:: Listing ::

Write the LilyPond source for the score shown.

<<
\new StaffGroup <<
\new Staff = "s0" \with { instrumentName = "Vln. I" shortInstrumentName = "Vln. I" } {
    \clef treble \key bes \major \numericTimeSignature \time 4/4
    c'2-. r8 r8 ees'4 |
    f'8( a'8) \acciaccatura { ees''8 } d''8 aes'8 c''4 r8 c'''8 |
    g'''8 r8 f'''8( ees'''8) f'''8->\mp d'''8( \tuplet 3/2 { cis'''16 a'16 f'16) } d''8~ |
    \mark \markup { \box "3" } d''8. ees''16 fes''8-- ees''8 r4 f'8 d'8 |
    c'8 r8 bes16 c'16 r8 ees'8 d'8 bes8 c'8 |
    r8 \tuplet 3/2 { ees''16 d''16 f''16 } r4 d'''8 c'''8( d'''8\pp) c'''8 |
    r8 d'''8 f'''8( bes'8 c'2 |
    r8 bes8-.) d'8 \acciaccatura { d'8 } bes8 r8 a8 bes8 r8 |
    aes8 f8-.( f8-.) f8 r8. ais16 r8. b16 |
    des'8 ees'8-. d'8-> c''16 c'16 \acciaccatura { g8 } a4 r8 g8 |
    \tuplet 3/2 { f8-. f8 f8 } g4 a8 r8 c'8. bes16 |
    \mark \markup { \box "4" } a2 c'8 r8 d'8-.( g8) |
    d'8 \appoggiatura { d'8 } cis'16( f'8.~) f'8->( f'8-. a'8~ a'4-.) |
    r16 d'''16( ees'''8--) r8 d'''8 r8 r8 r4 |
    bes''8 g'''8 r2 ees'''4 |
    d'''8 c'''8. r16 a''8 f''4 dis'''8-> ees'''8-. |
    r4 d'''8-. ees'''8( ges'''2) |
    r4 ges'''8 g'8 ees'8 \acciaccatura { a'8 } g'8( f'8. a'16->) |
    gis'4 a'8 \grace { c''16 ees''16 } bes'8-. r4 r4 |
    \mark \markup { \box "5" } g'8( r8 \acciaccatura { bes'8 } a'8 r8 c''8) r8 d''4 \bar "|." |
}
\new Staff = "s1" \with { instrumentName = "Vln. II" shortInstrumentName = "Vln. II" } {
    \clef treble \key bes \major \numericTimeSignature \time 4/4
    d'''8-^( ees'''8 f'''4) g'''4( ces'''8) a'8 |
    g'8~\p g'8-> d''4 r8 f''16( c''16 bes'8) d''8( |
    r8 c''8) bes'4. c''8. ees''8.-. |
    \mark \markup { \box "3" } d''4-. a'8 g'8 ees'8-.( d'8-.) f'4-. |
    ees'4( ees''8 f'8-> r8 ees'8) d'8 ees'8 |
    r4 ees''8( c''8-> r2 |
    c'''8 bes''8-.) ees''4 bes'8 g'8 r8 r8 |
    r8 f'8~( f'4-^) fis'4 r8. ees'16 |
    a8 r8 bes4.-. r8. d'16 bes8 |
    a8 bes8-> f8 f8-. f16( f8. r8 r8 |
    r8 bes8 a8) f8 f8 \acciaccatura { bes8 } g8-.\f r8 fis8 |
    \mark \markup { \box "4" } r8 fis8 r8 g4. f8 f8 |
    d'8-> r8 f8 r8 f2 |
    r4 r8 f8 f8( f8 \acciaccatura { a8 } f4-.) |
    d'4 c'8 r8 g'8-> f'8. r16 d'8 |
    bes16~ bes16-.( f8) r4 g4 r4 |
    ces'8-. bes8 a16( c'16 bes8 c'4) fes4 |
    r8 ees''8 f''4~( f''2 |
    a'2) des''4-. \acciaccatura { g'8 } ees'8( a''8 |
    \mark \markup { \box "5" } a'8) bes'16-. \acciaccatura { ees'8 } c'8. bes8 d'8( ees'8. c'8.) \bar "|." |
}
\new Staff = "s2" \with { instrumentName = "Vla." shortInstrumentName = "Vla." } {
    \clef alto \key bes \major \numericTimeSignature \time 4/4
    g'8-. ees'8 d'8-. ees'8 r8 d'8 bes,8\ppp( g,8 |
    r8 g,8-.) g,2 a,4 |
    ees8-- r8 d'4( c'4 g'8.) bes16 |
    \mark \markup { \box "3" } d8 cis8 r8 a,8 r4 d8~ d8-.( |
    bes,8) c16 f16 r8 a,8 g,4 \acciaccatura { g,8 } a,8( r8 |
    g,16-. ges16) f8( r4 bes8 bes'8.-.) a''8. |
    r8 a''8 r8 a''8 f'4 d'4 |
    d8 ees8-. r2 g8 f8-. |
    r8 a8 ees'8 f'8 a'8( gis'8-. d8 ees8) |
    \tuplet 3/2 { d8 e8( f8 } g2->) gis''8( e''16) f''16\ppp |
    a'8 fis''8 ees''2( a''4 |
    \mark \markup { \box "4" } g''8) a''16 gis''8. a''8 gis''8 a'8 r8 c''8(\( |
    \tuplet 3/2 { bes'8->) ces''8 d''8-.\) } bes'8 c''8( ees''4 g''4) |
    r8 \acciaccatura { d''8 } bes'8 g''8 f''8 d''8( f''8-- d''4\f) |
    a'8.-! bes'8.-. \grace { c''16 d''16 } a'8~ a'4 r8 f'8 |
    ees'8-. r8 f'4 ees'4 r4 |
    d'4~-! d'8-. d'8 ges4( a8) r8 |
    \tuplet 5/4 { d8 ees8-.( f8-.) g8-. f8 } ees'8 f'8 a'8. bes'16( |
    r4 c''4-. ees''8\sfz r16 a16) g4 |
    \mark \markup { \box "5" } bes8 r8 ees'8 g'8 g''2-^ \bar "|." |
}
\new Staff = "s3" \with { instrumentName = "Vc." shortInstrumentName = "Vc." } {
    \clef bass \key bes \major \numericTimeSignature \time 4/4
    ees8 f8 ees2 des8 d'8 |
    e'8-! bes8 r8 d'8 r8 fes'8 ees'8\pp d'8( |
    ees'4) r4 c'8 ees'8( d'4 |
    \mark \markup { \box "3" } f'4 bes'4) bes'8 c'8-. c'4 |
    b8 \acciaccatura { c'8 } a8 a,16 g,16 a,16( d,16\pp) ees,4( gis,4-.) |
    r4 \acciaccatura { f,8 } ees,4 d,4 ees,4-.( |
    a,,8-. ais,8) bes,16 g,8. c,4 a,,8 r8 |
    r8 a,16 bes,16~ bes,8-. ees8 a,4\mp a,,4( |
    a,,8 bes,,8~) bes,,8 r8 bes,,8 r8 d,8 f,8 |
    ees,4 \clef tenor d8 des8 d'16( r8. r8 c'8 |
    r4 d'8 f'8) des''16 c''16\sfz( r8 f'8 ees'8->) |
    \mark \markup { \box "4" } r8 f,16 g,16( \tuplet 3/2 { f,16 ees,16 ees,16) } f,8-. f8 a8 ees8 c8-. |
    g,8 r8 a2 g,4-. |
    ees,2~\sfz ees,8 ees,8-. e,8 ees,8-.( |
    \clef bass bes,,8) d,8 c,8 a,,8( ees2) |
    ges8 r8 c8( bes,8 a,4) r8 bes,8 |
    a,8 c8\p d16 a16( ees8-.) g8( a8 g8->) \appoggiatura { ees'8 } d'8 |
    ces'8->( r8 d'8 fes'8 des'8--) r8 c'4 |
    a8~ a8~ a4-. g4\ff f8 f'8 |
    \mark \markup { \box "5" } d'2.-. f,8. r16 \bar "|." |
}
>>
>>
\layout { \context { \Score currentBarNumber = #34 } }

:::

## Task statement
Report every line in the items above that contains the string "shortInstrumentName". Copy each of those lines in full.

## Response below
\new Staff = "s0" \with { instrumentName = "Vln. I" shortInstrumentName = "Vln. I" } {
\new Staff = "s1" \with { instrumentName = "Vln. II" shortInstrumentName = "Vln. II" } {
\new Staff = "s2" \with { instrumentName = "Vla." shortInstrumentName = "Vla." } {
\new Staff = "s3" \with { instrumentName = "Vc." shortInstrumentName = "Vc." } {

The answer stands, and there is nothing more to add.